[DATA LINES]
※
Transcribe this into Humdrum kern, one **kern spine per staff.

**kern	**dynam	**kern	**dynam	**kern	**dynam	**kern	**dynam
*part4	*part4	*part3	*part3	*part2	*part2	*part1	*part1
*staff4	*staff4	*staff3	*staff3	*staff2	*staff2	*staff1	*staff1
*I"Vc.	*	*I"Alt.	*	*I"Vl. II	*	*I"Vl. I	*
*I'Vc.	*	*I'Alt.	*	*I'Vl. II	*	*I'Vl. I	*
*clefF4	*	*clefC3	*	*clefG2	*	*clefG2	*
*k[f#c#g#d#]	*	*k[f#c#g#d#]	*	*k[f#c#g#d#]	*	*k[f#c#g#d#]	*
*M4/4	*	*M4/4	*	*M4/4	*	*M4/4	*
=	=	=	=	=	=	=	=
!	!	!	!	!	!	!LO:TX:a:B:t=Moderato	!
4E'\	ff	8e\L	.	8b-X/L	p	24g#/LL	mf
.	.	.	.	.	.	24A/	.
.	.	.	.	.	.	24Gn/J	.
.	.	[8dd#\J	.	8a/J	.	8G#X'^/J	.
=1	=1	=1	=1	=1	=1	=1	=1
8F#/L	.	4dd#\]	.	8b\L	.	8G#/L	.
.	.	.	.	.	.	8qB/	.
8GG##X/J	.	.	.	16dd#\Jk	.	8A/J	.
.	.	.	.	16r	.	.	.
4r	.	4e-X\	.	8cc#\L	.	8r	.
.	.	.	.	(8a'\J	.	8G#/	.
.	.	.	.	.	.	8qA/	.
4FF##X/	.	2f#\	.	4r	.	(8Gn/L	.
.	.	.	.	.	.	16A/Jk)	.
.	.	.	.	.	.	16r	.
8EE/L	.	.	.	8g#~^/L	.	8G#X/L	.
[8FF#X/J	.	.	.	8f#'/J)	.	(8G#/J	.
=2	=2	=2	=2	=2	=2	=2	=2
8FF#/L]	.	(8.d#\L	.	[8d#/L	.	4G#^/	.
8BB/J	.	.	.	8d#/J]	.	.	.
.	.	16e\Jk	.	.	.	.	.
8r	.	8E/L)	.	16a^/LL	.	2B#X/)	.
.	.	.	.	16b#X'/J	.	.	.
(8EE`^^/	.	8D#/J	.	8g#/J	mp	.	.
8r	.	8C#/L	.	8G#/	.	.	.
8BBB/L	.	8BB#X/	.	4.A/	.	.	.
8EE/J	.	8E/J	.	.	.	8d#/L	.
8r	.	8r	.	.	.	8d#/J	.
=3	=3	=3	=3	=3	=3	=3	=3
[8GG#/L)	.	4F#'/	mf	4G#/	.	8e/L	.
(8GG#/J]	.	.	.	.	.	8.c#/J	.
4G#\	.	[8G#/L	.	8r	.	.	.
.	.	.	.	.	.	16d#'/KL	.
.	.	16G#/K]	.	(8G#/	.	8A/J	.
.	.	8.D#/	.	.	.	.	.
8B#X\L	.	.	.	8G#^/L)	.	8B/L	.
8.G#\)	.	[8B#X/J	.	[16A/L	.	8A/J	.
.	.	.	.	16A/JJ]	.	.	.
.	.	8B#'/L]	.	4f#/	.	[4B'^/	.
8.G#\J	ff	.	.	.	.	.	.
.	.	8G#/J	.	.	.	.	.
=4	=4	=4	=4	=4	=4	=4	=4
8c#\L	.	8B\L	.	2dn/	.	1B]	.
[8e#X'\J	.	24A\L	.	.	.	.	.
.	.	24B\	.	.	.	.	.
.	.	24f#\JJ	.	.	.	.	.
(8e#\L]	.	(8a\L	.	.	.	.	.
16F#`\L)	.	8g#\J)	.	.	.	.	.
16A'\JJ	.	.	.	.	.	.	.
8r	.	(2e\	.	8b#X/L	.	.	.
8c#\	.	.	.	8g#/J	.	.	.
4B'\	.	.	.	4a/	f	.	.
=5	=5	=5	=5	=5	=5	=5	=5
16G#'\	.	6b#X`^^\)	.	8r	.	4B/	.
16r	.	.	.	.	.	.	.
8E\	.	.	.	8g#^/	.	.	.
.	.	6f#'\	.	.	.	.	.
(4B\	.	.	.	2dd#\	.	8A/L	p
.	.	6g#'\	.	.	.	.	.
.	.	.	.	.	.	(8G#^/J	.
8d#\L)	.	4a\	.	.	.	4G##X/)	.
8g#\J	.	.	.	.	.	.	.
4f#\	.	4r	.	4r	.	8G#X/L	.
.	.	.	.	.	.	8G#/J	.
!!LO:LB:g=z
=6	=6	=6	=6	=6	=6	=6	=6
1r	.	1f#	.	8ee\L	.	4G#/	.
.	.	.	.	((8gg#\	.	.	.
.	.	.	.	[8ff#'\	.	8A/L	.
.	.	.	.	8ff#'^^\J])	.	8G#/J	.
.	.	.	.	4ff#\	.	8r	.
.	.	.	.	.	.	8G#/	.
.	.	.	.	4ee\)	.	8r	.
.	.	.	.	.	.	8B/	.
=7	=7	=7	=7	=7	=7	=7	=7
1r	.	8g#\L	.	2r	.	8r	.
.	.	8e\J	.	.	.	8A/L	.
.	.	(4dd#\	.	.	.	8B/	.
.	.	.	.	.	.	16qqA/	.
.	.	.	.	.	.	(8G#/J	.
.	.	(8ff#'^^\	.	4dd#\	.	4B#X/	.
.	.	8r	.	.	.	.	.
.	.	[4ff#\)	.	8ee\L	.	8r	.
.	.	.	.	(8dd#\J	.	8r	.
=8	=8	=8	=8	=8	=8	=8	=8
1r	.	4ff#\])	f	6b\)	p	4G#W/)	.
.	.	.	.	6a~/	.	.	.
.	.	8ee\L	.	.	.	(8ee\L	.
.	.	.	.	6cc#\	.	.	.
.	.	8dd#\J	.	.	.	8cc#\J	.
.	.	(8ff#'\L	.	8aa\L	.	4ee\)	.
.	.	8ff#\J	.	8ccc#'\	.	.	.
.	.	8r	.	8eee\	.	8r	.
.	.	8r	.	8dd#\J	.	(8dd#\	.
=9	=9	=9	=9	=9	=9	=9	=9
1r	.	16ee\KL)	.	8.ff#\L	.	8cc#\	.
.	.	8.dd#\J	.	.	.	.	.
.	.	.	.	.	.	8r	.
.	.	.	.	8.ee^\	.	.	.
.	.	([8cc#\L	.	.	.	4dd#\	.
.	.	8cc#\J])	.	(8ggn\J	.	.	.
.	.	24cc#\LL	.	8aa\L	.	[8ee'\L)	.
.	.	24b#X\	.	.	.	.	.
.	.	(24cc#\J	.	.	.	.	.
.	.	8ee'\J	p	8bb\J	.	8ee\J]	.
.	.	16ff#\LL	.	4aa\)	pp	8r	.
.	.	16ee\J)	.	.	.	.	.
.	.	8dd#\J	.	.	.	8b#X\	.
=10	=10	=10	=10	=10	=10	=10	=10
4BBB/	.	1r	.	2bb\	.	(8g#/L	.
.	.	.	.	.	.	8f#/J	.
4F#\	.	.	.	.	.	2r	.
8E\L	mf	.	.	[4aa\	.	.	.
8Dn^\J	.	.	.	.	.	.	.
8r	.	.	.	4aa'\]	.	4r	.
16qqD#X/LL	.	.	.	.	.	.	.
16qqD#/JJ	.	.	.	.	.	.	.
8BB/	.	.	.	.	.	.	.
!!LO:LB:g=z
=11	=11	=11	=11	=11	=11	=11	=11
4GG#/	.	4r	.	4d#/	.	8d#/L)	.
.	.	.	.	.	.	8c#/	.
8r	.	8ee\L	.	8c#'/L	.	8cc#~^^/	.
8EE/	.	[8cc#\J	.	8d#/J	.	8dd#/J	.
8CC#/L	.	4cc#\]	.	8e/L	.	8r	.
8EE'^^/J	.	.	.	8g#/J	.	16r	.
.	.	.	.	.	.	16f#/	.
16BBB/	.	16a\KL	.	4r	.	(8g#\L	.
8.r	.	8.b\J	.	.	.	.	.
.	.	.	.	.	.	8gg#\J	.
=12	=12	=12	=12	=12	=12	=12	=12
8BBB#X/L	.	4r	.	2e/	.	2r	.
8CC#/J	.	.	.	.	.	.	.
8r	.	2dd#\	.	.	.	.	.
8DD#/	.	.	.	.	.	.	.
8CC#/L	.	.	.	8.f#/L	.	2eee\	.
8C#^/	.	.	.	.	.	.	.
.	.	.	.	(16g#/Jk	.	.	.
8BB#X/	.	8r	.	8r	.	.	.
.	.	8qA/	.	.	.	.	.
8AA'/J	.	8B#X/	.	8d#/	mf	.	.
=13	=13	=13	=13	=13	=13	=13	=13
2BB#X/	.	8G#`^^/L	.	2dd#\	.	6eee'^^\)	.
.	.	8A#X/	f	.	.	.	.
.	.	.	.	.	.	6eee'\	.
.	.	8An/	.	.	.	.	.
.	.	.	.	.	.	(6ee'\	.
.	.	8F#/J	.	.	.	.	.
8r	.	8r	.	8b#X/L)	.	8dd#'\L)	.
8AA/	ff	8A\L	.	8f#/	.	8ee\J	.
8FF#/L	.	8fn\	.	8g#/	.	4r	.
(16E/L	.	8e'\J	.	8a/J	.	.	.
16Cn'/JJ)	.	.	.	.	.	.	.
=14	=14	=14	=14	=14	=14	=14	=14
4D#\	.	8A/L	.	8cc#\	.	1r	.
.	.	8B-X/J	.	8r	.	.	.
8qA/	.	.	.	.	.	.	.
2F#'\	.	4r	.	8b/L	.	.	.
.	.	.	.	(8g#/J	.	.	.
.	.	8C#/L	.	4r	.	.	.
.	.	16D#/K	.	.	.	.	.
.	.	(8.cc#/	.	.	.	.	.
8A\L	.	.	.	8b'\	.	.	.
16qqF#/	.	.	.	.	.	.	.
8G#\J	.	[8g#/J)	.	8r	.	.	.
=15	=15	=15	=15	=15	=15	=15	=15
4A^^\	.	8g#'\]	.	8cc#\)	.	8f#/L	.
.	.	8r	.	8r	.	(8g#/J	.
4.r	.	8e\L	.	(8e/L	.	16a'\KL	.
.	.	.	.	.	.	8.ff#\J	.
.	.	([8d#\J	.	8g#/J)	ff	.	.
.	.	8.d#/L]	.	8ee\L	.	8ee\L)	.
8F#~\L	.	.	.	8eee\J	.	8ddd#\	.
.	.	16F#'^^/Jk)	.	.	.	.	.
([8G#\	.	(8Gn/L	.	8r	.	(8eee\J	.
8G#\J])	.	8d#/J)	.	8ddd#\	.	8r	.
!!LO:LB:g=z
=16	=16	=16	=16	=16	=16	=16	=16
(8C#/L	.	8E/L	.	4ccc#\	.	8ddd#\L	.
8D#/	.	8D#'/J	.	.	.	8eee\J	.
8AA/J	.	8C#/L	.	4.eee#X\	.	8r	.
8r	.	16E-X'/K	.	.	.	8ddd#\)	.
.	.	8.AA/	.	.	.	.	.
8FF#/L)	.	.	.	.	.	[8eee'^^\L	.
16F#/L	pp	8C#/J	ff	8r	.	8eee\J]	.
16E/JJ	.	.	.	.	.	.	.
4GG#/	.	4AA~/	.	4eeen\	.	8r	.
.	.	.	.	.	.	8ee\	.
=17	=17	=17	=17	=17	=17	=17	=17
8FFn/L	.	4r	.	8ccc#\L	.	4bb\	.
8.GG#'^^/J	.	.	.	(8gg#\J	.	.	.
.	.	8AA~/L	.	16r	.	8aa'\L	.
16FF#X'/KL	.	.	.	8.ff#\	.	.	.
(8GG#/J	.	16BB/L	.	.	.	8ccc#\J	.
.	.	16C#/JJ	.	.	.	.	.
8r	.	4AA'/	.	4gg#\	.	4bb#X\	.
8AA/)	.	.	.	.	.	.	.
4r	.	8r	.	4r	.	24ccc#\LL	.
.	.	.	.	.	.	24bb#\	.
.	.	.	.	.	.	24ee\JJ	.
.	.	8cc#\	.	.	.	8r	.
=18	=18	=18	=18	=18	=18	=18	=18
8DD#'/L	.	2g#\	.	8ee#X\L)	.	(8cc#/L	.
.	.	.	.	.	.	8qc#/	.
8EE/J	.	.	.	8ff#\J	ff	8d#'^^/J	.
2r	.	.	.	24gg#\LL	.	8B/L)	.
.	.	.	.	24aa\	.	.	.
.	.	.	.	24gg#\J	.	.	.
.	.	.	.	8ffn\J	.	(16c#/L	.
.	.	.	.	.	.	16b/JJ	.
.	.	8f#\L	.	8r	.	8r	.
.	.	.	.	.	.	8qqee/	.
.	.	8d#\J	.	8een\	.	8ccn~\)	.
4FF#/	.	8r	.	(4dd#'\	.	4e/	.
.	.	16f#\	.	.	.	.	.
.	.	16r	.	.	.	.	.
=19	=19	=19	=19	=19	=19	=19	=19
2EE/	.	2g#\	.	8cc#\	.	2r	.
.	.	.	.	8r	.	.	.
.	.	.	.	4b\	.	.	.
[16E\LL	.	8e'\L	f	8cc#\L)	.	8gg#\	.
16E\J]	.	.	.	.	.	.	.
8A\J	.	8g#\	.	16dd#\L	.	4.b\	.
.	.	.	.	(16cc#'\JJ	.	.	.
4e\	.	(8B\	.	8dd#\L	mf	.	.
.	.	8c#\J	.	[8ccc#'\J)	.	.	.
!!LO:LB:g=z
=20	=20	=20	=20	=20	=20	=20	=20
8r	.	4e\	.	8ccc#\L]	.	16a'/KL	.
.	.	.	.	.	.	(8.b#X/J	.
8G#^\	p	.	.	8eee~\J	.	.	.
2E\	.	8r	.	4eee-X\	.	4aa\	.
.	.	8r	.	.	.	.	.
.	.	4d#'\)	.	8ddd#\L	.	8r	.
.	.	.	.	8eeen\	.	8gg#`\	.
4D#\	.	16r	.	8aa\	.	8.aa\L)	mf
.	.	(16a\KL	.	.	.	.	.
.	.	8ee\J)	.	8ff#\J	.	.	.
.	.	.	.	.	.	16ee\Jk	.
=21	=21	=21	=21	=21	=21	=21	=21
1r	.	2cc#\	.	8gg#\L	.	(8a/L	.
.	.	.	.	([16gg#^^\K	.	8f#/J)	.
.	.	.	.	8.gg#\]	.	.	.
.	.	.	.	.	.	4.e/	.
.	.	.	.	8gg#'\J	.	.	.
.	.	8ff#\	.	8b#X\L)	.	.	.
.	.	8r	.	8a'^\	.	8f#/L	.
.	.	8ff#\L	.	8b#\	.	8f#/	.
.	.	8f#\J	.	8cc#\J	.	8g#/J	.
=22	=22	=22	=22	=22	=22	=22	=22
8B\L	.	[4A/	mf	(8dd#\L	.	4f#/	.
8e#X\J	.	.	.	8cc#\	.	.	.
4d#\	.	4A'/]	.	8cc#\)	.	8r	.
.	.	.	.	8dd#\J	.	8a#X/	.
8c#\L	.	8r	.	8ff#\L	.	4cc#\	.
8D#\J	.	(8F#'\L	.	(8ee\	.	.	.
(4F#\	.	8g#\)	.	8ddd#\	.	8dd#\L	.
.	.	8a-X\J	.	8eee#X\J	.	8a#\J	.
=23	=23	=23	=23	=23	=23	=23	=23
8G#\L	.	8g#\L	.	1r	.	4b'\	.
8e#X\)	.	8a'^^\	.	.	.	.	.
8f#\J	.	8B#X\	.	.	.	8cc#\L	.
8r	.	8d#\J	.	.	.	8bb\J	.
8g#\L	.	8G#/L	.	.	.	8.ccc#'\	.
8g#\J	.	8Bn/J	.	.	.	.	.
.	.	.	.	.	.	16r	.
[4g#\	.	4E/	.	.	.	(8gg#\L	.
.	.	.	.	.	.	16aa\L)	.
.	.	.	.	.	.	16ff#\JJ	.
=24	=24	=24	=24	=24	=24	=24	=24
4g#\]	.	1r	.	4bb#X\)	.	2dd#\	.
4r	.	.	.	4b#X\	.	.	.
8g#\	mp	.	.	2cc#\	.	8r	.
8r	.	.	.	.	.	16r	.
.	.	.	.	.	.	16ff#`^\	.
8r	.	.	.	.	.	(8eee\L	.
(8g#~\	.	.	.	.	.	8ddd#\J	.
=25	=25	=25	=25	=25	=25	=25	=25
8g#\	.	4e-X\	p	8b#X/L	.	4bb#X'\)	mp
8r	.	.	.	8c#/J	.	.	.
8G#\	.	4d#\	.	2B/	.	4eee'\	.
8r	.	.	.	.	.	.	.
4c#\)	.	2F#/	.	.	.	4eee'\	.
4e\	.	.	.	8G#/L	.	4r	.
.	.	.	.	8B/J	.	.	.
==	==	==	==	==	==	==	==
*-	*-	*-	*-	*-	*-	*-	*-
※
[WHAT IS BEING ASKED]
Which lines of the material contain the string "kern"? Select and copy each of them in full.

[ANSWER TO THIS EXERCISE]
Transcribe this into Humdrum kern, one **kern spine per staff.
**kern	**dynam	**kern	**dynam	**kern	**dynam	**kern	**dynam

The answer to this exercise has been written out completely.